Job
Gather every line of the data below that contains the string "positions". Case counts.
__________
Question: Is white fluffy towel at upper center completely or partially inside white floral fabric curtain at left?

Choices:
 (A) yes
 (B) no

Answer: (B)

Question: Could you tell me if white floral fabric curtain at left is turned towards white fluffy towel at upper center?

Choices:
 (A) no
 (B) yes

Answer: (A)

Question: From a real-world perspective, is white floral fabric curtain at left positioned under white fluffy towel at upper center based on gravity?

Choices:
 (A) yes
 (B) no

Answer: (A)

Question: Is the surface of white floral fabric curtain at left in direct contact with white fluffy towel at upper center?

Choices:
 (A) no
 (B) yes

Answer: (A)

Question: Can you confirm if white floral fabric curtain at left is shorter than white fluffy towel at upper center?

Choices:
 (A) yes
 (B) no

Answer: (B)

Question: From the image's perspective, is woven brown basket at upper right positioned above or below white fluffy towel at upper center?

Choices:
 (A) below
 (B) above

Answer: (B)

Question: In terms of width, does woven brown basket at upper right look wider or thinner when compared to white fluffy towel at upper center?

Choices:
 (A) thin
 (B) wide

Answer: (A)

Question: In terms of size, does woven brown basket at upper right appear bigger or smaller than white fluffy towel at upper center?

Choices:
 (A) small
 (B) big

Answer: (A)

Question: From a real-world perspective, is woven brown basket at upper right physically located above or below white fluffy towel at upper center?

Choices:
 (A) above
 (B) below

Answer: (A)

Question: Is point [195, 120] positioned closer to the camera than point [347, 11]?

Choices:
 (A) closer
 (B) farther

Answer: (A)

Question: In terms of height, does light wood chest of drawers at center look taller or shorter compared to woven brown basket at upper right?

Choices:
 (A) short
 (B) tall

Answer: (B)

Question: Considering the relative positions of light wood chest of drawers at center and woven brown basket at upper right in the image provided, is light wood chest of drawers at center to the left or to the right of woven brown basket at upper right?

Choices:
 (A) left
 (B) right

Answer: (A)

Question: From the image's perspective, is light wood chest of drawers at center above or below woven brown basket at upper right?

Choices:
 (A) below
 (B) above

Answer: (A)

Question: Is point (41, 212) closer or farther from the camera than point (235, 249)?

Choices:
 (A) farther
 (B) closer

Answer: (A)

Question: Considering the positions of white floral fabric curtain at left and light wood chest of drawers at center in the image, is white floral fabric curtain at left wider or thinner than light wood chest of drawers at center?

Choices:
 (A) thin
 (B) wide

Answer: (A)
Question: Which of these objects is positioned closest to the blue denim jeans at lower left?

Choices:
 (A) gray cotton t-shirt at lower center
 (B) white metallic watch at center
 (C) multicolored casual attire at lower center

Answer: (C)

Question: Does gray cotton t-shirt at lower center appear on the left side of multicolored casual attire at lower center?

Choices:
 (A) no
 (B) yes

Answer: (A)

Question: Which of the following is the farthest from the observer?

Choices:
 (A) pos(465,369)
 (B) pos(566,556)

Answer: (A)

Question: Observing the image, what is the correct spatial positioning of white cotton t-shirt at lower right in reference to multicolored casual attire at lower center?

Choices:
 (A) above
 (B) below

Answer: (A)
__________
Task result
Question: Considering the relative positions of light wood chest of drawers at center and woven brown basket at upper right in the image provided, is light wood chest of drawers at center to the left or to the right of woven brown basket at upper right?
Question: Considering the positions of white floral fabric curtain at left and light wood chest of drawers at center in the image, is white floral fabric curtain at left wider or thinner than light wood chest of drawers at center?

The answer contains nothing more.